§ EXERCISE INPUT
****

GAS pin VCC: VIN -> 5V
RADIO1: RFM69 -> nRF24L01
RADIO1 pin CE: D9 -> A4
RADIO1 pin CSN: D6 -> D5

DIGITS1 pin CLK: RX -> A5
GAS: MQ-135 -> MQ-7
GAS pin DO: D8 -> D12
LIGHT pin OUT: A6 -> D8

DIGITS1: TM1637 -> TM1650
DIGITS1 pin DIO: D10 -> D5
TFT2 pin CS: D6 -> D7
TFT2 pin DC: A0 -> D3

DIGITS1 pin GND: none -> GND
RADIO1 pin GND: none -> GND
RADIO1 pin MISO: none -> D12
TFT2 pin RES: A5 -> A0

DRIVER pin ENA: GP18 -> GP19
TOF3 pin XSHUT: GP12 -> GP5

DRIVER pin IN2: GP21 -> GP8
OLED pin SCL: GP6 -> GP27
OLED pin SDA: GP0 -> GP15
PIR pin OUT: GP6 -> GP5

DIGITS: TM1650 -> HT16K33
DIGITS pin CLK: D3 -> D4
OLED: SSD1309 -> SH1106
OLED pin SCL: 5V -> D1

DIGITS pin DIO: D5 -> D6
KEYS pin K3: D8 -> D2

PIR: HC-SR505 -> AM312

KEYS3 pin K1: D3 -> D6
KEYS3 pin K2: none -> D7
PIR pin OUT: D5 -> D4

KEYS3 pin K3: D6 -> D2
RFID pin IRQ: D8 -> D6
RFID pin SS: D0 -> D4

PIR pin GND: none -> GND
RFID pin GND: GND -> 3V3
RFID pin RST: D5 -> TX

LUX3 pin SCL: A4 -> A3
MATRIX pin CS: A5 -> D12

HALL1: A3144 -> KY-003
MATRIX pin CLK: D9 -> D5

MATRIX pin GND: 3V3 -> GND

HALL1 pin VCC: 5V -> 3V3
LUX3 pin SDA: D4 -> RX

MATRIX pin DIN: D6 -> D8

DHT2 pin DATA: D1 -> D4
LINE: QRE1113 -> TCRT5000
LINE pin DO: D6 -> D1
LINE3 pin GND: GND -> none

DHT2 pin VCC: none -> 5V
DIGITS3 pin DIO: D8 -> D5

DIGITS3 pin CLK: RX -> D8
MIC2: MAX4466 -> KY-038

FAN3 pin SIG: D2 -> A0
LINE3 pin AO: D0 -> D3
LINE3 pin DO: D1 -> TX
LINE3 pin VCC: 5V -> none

****

§ PROMPT
When the string "MATRIX" appears in a line of the records above, that line is to be copied.

§ RESPONSE FOR THIS EXERCISE
MATRIX pin CS: A5 -> D12
MATRIX pin CLK: D9 -> D5
MATRIX pin GND: 3V3 -> GND
MATRIX pin DIN: D6 -> D8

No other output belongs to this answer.